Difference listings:
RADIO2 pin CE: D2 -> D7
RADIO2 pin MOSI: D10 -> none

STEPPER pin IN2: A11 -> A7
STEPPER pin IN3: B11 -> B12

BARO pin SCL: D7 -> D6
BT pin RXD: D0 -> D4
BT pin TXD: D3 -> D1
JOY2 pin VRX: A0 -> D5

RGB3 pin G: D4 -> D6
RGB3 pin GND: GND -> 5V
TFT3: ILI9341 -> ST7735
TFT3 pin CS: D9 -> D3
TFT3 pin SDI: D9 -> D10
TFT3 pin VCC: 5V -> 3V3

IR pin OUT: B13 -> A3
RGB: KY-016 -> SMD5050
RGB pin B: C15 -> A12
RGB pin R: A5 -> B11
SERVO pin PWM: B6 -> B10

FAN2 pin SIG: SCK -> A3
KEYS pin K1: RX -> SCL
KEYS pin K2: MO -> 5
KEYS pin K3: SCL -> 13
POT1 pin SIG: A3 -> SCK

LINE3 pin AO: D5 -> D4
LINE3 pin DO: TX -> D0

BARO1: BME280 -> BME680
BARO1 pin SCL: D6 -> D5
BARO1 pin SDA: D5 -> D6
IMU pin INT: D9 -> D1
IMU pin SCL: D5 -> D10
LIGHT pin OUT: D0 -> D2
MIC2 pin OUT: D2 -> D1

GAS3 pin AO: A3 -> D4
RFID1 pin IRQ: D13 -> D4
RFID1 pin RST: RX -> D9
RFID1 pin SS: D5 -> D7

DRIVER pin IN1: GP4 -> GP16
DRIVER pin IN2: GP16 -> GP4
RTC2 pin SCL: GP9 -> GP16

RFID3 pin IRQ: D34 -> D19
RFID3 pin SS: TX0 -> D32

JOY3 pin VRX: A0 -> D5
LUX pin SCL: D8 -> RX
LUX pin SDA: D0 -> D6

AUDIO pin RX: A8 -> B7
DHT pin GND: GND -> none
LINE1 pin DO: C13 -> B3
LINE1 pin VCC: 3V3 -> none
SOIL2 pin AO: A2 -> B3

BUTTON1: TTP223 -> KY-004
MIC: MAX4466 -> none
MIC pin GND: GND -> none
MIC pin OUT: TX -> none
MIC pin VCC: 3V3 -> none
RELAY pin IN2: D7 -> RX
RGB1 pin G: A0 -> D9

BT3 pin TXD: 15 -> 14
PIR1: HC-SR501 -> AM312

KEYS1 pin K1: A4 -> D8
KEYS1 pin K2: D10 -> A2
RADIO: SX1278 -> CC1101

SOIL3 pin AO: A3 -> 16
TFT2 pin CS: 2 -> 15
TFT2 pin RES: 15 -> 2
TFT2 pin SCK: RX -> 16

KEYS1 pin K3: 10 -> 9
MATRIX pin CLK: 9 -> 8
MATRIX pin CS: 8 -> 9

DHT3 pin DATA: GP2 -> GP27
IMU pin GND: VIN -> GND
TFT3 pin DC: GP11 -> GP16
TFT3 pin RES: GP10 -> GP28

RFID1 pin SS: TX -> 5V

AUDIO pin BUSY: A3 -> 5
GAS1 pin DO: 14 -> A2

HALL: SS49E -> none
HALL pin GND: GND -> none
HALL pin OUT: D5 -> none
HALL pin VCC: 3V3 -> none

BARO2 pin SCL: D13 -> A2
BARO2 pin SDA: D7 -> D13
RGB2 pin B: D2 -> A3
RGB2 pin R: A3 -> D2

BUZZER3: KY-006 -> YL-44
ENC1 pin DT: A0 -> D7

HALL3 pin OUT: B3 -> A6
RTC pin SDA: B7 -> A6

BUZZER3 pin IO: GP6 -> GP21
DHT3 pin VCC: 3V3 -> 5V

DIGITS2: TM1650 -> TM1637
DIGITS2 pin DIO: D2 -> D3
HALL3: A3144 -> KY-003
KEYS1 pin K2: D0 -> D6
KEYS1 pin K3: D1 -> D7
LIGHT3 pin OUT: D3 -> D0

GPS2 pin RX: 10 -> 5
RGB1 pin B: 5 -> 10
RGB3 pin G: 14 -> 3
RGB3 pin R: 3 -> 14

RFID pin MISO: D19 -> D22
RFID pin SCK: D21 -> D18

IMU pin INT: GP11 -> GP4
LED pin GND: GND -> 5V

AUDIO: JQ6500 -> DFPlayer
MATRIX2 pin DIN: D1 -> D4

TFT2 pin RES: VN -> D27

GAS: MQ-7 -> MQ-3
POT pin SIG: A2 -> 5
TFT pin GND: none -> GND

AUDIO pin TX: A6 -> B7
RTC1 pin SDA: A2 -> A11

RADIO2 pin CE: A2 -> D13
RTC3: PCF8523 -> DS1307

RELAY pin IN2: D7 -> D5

THE PROBLEM:
All of the entries should be repeated word for word.

RESULT FOR THIS TASK:
RADIO2 pin CE: D2 -> D7
RADIO2 pin MOSI: D10 -> none

STEPPER pin IN2: A11 -> A7
STEPPER pin IN3: B11 -> B12

BARO pin SCL: D7 -> D6
BT pin RXD: D0 -> D4
BT pin TXD: D3 -> D1
JOY2 pin VRX: A0 -> D5

RGB3 pin G: D4 -> D6
RGB3 pin GND: GND -> 5V
TFT3: ILI9341 -> ST7735
TFT3 pin CS: D9 -> D3
TFT3 pin SDI: D9 -> D10
TFT3 pin VCC: 5V -> 3V3

IR pin OUT: B13 -> A3
RGB: KY-016 -> SMD5050
RGB pin B: C15 -> A12
RGB pin R: A5 -> B11
SERVO pin PWM: B6 -> B10

FAN2 pin SIG: SCK -> A3
KEYS pin K1: RX -> SCL
KEYS pin K2: MO -> 5
KEYS pin K3: SCL -> 13
POT1 pin SIG: A3 -> SCK

LINE3 pin AO: D5 -> D4
LINE3 pin DO: TX -> D0

BARO1: BME280 -> BME680
BARO1 pin SCL: D6 -> D5
BARO1 pin SDA: D5 -> D6
IMU pin INT: D9 -> D1
IMU pin SCL: D5 -> D10
LIGHT pin OUT: D0 -> D2
MIC2 pin OUT: D2 -> D1

GAS3 pin AO: A3 -> D4
RFID1 pin IRQ: D13 -> D4
RFID1 pin RST: RX -> D9
RFID1 pin SS: D5 -> D7

DRIVER pin IN1: GP4 -> GP16
DRIVER pin IN2: GP16 -> GP4
RTC2 pin SCL: GP9 -> GP16

RFID3 pin IRQ: D34 -> D19
RFID3 pin SS: TX0 -> D32

JOY3 pin VRX: A0 -> D5
LUX pin SCL: D8 -> RX
LUX pin SDA: D0 -> D6

AUDIO pin RX: A8 -> B7
DHT pin GND: GND -> none
LINE1 pin DO: C13 -> B3
LINE1 pin VCC: 3V3 -> none
SOIL2 pin AO: A2 -> B3

BUTTON1: TTP223 -> KY-004
MIC: MAX4466 -> none
MIC pin GND: GND -> none
MIC pin OUT: TX -> none
MIC pin VCC: 3V3 -> none
RELAY pin IN2: D7 -> RX
RGB1 pin G: A0 -> D9

BT3 pin TXD: 15 -> 14
PIR1: HC-SR501 -> AM312

KEYS1 pin K1: A4 -> D8
KEYS1 pin K2: D10 -> A2
RADIO: SX1278 -> CC1101

SOIL3 pin AO: A3 -> 16
TFT2 pin CS: 2 -> 15
TFT2 pin RES: 15 -> 2
TFT2 pin SCK: RX -> 16

KEYS1 pin K3: 10 -> 9
MATRIX pin CLK: 9 -> 8
MATRIX pin CS: 8 -> 9

DHT3 pin DATA: GP2 -> GP27
IMU pin GND: VIN -> GND
TFT3 pin DC: GP11 -> GP16
TFT3 pin RES: GP10 -> GP28

RFID1 pin SS: TX -> 5V

AUDIO pin BUSY: A3 -> 5
GAS1 pin DO: 14 -> A2

HALL: SS49E -> none
HALL pin GND: GND -> none
HALL pin OUT: D5 -> none
HALL pin VCC: 3V3 -> none

BARO2 pin SCL: D13 -> A2
BARO2 pin SDA: D7 -> D13
RGB2 pin B: D2 -> A3
RGB2 pin R: A3 -> D2

BUZZER3: KY-006 -> YL-44
ENC1 pin DT: A0 -> D7

HALL3 pin OUT: B3 -> A6
RTC pin SDA: B7 -> A6

BUZZER3 pin IO: GP6 -> GP21
DHT3 pin VCC: 3V3 -> 5V

DIGITS2: TM1650 -> TM1637
DIGITS2 pin DIO: D2 -> D3
HALL3: A3144 -> KY-003
KEYS1 pin K2: D0 -> D6
KEYS1 pin K3: D1 -> D7
LIGHT3 pin OUT: D3 -> D0

GPS2 pin RX: 10 -> 5
RGB1 pin B: 5 -> 10
RGB3 pin G: 14 -> 3
RGB3 pin R: 3 -> 14

RFID pin MISO: D19 -> D22
RFID pin SCK: D21 -> D18

IMU pin INT: GP11 -> GP4
LED pin GND: GND -> 5V

AUDIO: JQ6500 -> DFPlayer
MATRIX2 pin DIN: D1 -> D4

TFT2 pin RES: VN -> D27

GAS: MQ-7 -> MQ-3
POT pin SIG: A2 -> 5
TFT pin GND: none -> GND

AUDIO pin TX: A6 -> B7
RTC1 pin SDA: A2 -> A11

RADIO2 pin CE: A2 -> D13
RTC3: PCF8523 -> DS1307

RELAY pin IN2: D7 -> D5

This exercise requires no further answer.